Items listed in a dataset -
BEGIN
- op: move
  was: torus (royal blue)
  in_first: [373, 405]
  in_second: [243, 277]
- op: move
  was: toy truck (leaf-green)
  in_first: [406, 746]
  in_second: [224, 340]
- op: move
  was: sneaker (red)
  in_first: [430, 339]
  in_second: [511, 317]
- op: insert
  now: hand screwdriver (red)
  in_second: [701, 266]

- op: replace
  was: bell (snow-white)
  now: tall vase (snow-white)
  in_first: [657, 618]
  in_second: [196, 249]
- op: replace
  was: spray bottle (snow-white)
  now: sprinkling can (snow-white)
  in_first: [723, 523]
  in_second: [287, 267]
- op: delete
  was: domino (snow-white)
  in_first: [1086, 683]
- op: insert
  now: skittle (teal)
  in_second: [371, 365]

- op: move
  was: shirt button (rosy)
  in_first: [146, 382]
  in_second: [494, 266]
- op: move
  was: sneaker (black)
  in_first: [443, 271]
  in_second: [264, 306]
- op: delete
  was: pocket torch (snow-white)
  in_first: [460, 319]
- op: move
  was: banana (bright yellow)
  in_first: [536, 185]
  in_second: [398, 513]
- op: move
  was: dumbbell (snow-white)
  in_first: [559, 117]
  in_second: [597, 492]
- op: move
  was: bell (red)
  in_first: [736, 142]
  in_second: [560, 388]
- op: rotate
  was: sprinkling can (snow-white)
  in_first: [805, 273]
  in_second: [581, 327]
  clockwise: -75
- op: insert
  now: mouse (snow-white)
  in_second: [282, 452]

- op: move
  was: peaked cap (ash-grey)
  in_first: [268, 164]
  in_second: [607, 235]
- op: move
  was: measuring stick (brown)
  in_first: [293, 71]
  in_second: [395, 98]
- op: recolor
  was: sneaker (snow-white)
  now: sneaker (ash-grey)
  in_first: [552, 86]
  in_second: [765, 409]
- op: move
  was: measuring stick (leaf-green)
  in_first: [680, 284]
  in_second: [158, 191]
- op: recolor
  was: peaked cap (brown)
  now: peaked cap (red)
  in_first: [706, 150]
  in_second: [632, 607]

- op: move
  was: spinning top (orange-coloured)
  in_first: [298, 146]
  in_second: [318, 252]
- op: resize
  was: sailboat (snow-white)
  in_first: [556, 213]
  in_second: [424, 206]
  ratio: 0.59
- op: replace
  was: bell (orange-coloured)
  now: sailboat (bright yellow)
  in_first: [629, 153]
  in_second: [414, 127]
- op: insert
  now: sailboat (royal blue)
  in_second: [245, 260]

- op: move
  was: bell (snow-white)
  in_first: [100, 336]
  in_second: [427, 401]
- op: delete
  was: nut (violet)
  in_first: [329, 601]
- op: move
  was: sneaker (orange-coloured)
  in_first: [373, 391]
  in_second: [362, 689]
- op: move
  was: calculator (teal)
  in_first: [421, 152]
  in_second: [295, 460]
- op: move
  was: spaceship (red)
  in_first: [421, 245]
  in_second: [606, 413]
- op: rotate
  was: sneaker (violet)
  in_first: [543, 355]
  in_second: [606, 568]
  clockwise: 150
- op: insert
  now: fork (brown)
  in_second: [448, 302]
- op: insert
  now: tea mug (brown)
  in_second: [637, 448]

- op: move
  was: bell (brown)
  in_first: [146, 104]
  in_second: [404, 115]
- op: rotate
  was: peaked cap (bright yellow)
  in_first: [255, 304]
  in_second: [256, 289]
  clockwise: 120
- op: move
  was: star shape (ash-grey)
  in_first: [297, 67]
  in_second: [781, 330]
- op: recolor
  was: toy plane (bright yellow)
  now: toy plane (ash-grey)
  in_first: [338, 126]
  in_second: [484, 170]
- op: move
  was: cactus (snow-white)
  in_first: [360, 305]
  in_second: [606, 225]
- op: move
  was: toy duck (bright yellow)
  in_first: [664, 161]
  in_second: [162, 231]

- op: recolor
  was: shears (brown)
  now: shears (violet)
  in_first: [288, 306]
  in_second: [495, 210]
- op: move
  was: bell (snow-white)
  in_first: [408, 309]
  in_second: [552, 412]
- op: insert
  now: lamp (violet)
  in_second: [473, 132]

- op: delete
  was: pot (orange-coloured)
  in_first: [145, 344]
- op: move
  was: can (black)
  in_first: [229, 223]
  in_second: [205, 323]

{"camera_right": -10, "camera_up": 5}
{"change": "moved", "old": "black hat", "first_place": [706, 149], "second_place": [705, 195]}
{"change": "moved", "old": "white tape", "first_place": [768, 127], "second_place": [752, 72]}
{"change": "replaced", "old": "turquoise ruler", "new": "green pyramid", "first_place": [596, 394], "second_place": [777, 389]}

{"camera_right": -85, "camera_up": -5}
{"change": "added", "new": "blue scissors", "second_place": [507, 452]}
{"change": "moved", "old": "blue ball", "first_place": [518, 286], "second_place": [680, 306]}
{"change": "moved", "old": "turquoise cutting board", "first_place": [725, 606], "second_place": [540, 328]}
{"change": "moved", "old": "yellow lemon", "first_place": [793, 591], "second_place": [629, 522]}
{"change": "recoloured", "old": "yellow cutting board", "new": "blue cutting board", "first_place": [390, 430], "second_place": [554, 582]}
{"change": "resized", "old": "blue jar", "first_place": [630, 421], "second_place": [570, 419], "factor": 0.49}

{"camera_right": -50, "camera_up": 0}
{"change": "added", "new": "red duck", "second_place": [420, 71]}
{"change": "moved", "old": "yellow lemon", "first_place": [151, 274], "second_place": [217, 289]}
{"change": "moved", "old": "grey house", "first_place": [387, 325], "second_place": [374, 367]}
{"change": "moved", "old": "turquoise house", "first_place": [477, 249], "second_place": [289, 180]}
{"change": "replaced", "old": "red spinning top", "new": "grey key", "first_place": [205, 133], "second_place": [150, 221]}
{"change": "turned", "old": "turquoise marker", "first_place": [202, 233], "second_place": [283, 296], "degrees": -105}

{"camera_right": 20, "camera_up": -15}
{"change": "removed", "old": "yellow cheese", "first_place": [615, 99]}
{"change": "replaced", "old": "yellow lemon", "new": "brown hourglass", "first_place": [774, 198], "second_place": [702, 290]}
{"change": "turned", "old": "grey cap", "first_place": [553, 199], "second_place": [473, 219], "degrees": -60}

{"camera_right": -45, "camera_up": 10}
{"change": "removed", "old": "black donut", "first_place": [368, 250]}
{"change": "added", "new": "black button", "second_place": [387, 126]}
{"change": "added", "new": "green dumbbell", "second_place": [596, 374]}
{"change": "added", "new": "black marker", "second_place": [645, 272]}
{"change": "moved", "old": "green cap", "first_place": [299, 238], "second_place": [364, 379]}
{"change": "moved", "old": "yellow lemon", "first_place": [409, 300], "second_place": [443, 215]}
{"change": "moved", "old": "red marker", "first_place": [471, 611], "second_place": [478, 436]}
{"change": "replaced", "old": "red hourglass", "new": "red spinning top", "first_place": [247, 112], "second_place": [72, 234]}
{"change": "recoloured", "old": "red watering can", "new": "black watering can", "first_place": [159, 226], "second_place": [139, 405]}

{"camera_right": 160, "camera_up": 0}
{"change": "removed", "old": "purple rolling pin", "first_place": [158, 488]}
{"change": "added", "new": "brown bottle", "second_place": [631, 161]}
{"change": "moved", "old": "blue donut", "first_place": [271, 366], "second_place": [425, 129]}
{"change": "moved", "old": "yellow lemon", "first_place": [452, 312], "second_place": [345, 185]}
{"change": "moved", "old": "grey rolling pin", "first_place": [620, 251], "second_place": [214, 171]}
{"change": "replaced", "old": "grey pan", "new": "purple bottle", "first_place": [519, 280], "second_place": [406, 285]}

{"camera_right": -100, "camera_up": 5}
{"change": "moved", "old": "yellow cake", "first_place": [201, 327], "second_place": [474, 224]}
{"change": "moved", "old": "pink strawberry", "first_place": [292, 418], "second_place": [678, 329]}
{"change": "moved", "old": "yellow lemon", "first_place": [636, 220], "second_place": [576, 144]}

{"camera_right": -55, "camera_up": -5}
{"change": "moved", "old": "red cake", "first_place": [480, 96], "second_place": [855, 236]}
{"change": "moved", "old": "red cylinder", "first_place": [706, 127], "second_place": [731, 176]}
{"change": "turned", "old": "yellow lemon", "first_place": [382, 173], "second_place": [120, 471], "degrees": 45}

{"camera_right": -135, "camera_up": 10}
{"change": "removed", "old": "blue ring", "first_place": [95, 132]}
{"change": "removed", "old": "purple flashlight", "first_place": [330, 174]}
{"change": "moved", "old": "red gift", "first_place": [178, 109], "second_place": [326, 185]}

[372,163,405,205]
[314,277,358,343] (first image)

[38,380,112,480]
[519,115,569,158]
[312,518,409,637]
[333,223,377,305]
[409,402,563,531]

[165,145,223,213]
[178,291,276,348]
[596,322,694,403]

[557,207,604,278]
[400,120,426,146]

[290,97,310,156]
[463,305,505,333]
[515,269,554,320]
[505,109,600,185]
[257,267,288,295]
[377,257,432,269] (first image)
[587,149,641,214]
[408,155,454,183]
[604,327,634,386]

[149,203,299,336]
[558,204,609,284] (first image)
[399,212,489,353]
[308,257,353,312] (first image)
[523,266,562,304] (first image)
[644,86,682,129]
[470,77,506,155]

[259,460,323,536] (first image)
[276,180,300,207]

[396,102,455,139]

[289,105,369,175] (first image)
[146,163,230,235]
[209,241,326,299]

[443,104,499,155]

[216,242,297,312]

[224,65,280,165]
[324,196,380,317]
END
INSTRUCTIONS FOR THE TASK - Print, without alteration, only the lines above between the one holding "in_first: [657, 618]" and the one holding "in_second: [427, 401]", inclusive.

ANSWER FOR THE TASK -
  in_first: [657, 618]
  in_second: [196, 249]
- op: replace
  was: spray bottle (snow-white)
  now: sprinkling can (snow-white)
  in_first: [723, 523]
  in_second: [287, 267]
- op: delete
  was: domino (snow-white)
  in_first: [1086, 683]
- op: insert
  now: skittle (teal)
  in_second: [371, 365]

- op: move
  was: shirt button (rosy)
  in_first: [146, 382]
  in_second: [494, 266]
- op: move
  was: sneaker (black)
  in_first: [443, 271]
  in_second: [264, 306]
- op: delete
  was: pocket torch (snow-white)
  in_first: [460, 319]
- op: move
  was: banana (bright yellow)
  in_first: [536, 185]
  in_second: [398, 513]
- op: move
  was: dumbbell (snow-white)
  in_first: [559, 117]
  in_second: [597, 492]
- op: move
  was: bell (red)
  in_first: [736, 142]
  in_second: [560, 388]
- op: rotate
  was: sprinkling can (snow-white)
  in_first: [805, 273]
  in_second: [581, 327]
  clockwise: -75
- op: insert
  now: mouse (snow-white)
  in_second: [282, 452]

- op: move
  was: peaked cap (ash-grey)
  in_first: [268, 164]
  in_second: [607, 235]
- op: move
  was: measuring stick (brown)
  in_first: [293, 71]
  in_second: [395, 98]
- op: recolor
  was: sneaker (snow-white)
  now: sneaker (ash-grey)
  in_first: [552, 86]
  in_second: [765, 409]
- op: move
  was: measuring stick (leaf-green)
  in_first: [680, 284]
  in_second: [158, 191]
- op: recolor
  was: peaked cap (brown)
  now: peaked cap (red)
  in_first: [706, 150]
  in_second: [632, 607]

- op: move
  was: spinning top (orange-coloured)
  in_first: [298, 146]
  in_second: [318, 252]
- op: resize
  was: sailboat (snow-white)
  in_first: [556, 213]
  in_second: [424, 206]
  ratio: 0.59
- op: replace
  was: bell (orange-coloured)
  now: sailboat (bright yellow)
  in_first: [629, 153]
  in_second: [414, 127]
- op: insert
  now: sailboat (royal blue)
  in_second: [245, 260]

- op: move
  was: bell (snow-white)
  in_first: [100, 336]
  in_second: [427, 401]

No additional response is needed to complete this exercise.